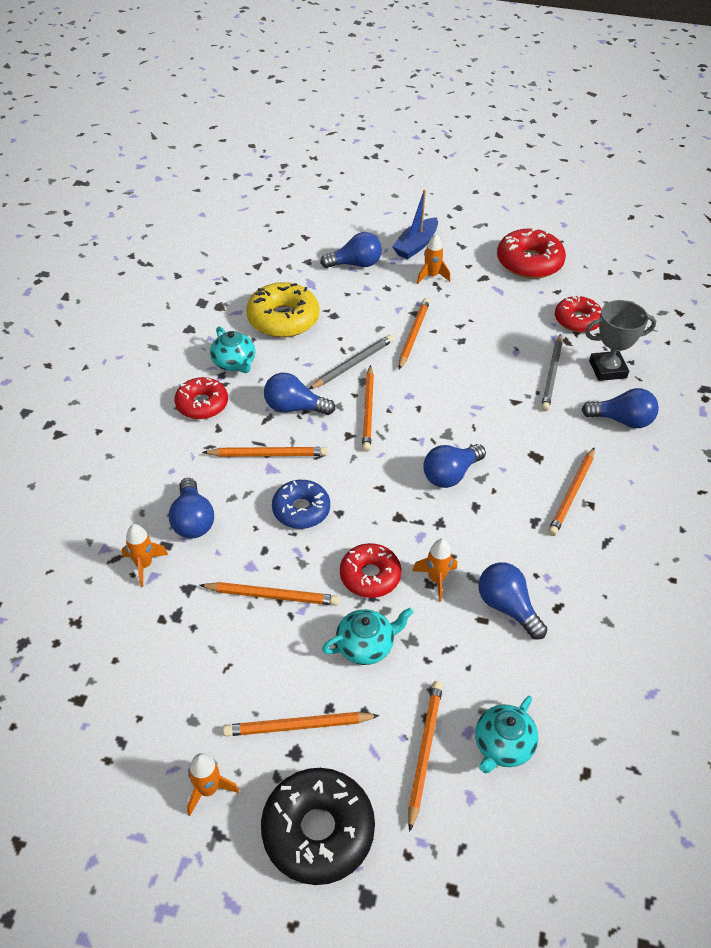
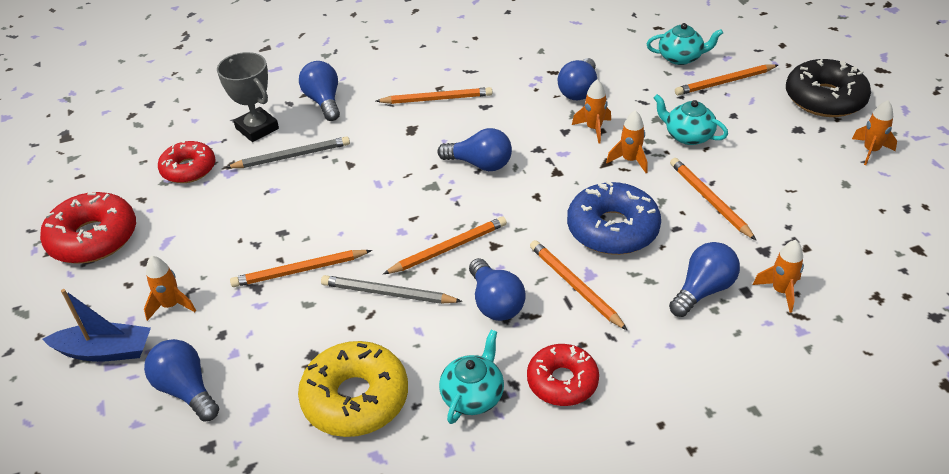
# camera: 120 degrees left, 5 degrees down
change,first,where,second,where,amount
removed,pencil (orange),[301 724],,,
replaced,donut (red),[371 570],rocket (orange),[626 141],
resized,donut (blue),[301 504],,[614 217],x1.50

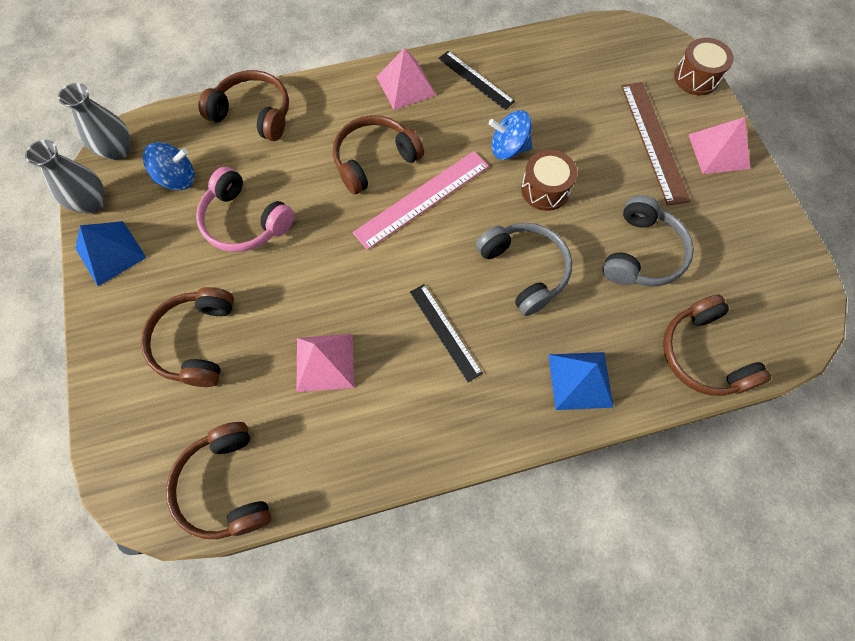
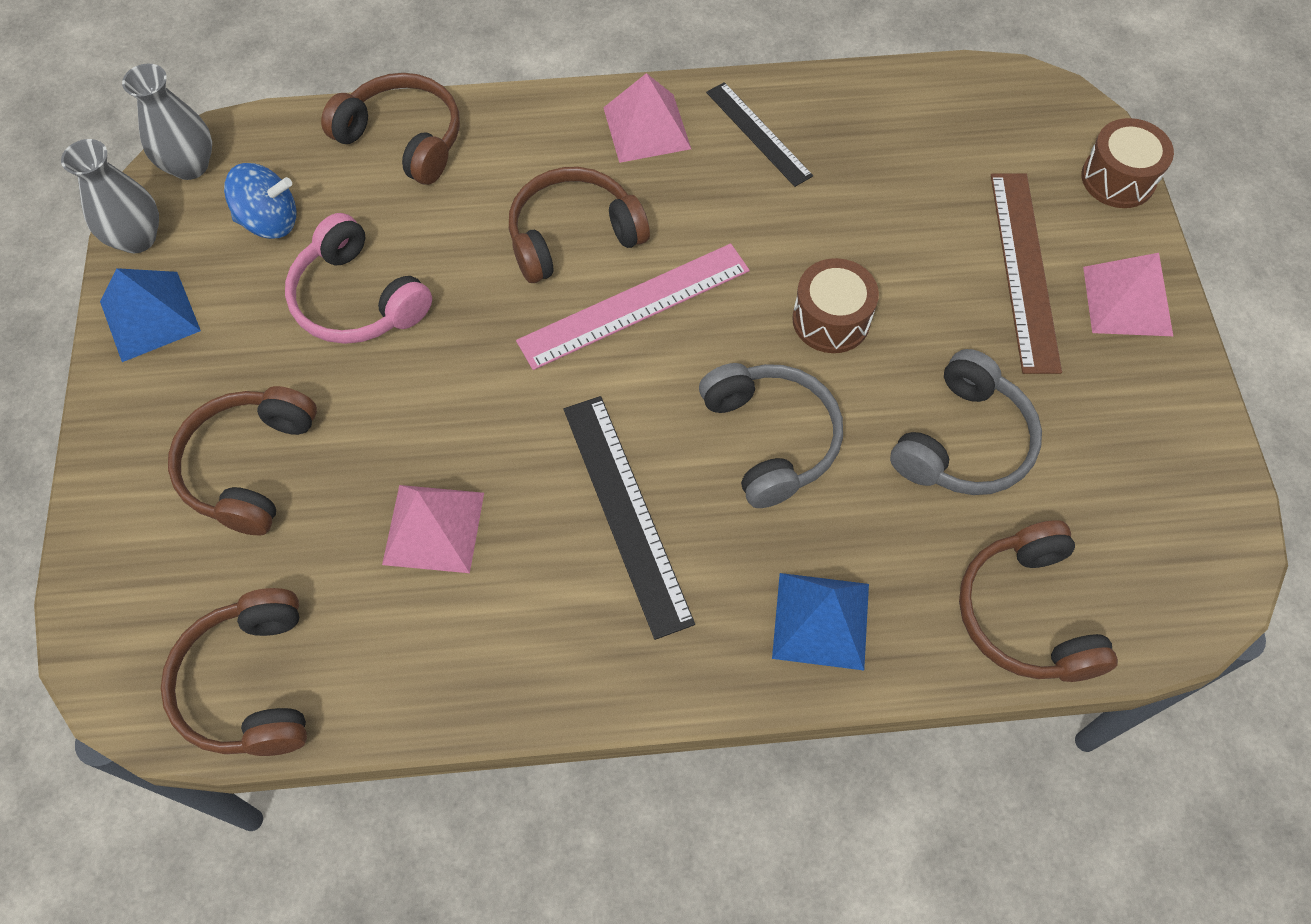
# camera: 10 degrees right, 5 degrees down
change,first,where,second,where,amount
removed,spinning top (blue),[510 135],,,
resized,ruler (black),[446 333],,[629 518],x1.53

----------

Keep the pictures out, and write out the rest of the data above word for word.

# camera: 120 degrees left, 5 degrees down
change,first,where,second,where,amount
removed,pencil (orange),[301 724],,,
replaced,donut (red),[371 570],rocket (orange),[626 141],
resized,donut (blue),[301 504],,[614 217],x1.50

# camera: 10 degrees right, 5 degrees down
change,first,where,second,where,amount
removed,spinning top (blue),[510 135],,,
resized,ruler (black),[446 333],,[629 518],x1.53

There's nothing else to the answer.